##### Data for analysis #####

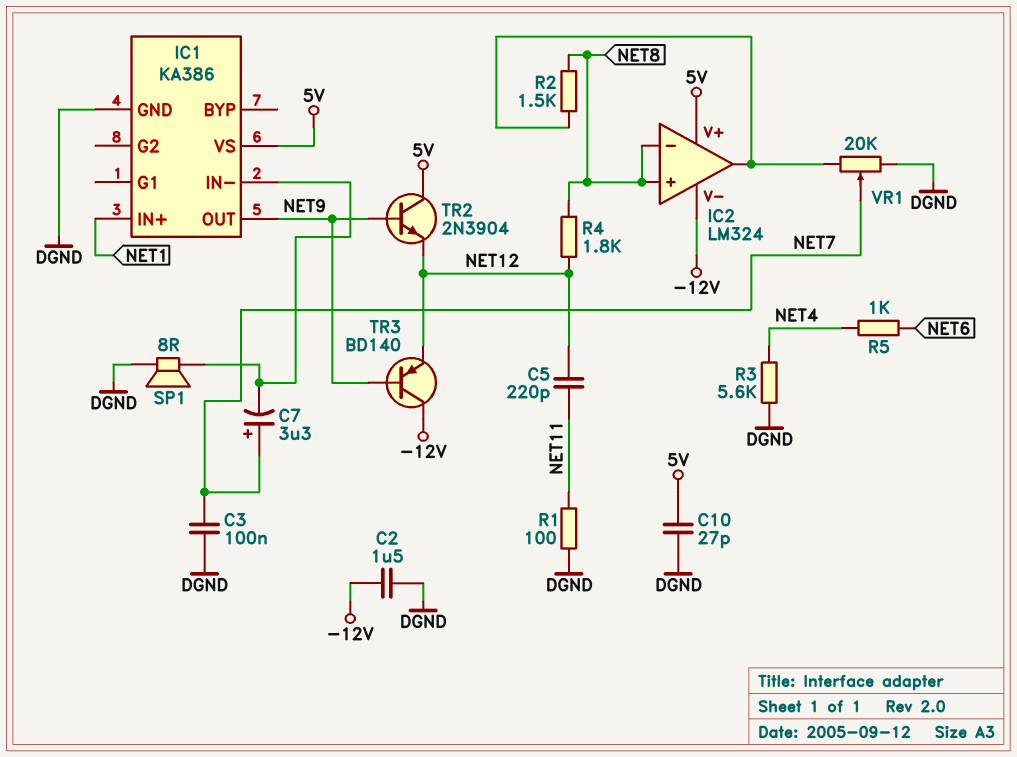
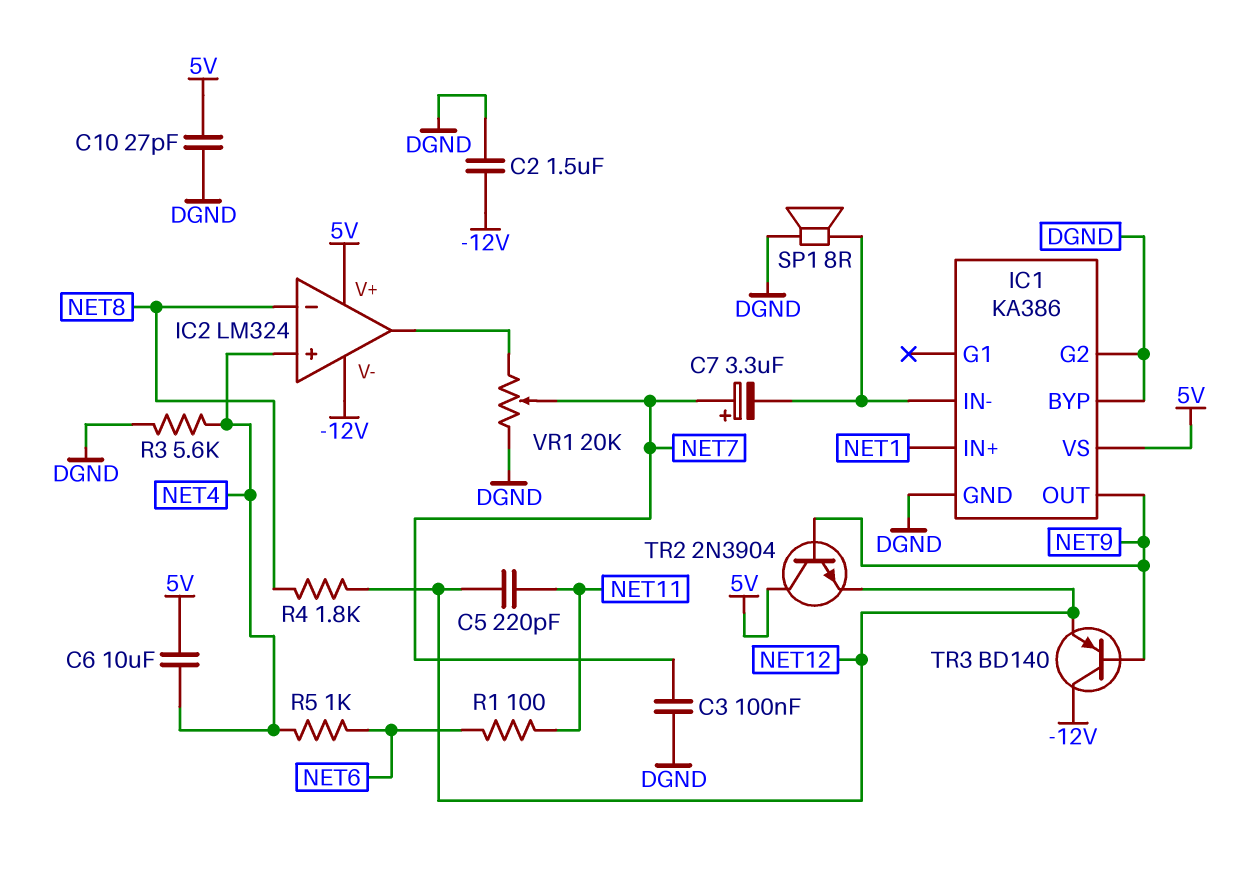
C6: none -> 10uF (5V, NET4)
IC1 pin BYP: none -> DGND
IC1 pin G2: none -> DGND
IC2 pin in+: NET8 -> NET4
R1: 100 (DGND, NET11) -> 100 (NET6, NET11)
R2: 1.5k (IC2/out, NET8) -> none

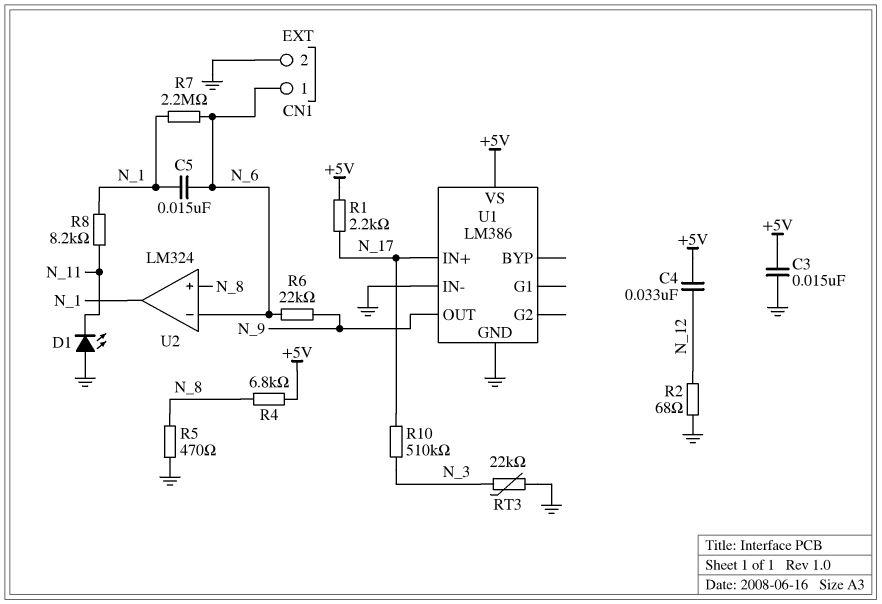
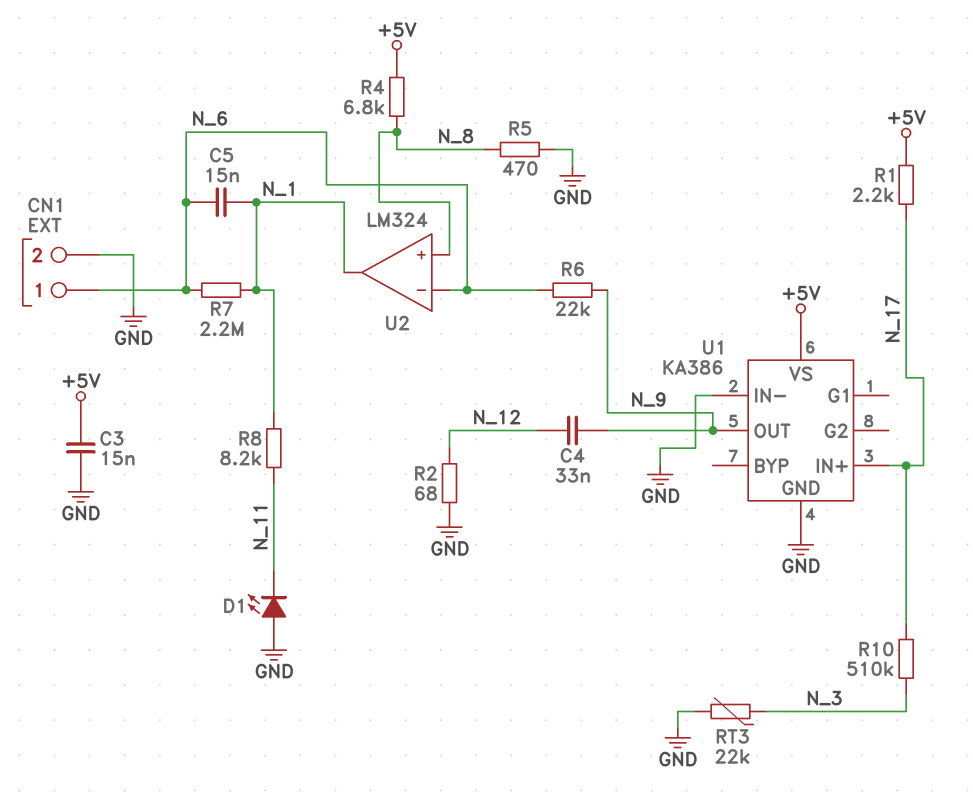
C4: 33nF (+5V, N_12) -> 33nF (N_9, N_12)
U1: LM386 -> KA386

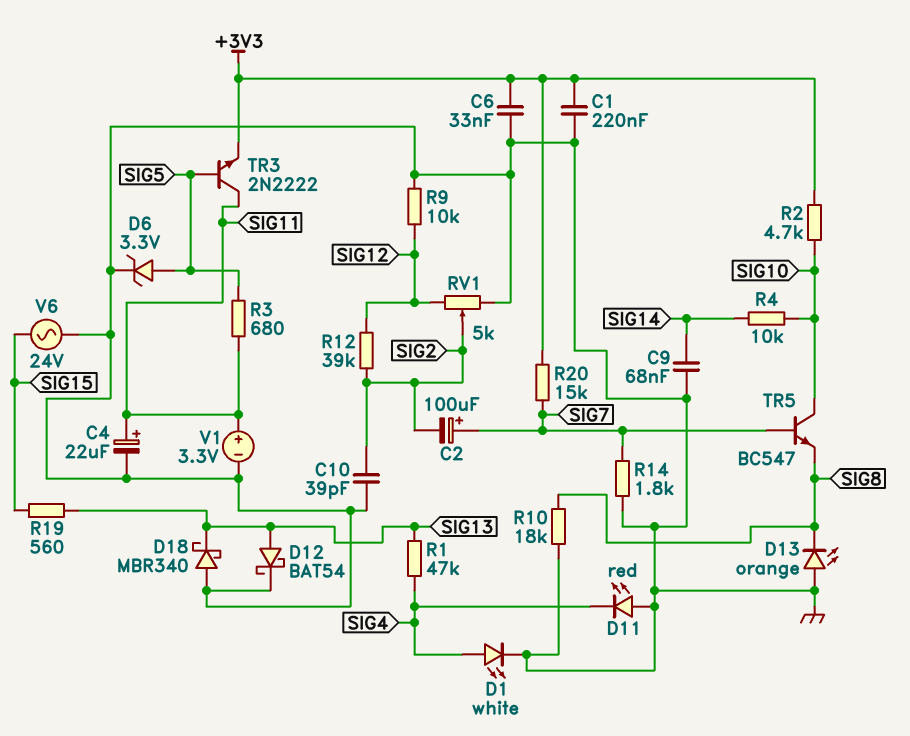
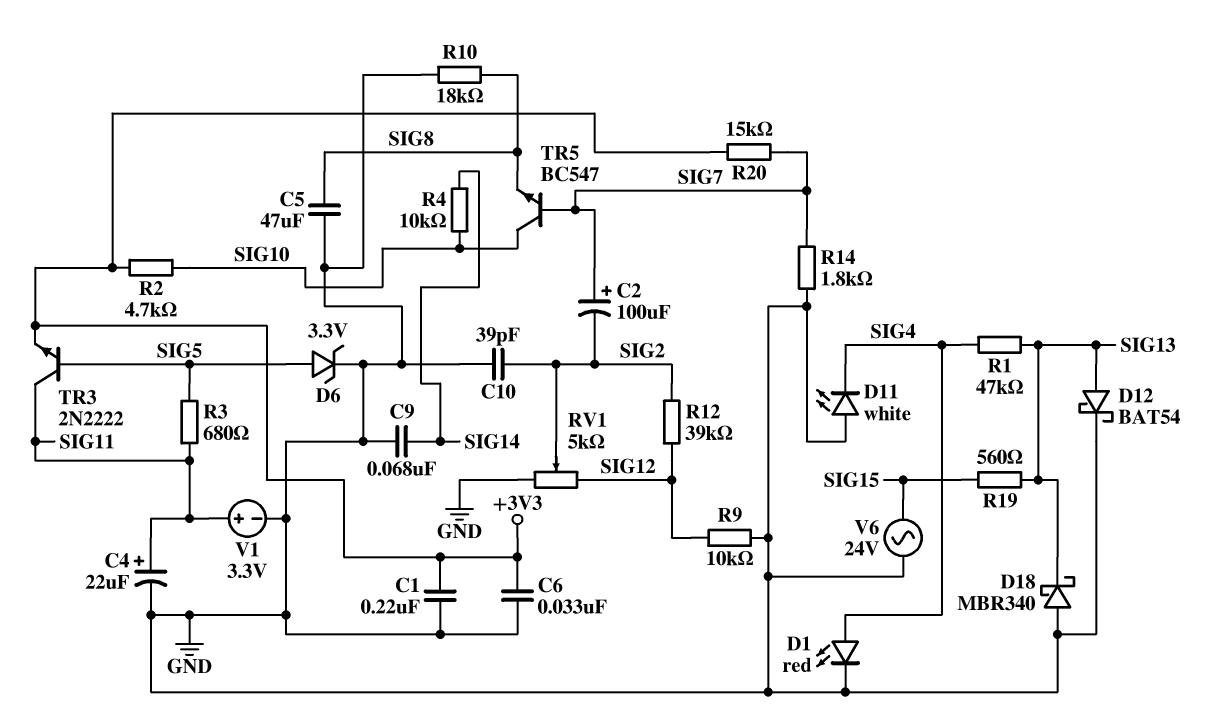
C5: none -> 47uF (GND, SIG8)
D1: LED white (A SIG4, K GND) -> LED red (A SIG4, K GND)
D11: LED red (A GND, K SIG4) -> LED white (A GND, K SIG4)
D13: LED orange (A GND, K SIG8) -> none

#####

Exercise directions>
Your output should be the lines from the one with "C5: none -> 47uF (GND, SIG8)" through the last line of the entries above, copied exactly and nothing more.

Result>
C5: none -> 47uF (GND, SIG8)
D1: LED white (A SIG4, K GND) -> LED red (A SIG4, K GND)
D11: LED red (A GND, K SIG4) -> LED white (A GND, K SIG4)
D13: LED orange (A GND, K SIG8) -> none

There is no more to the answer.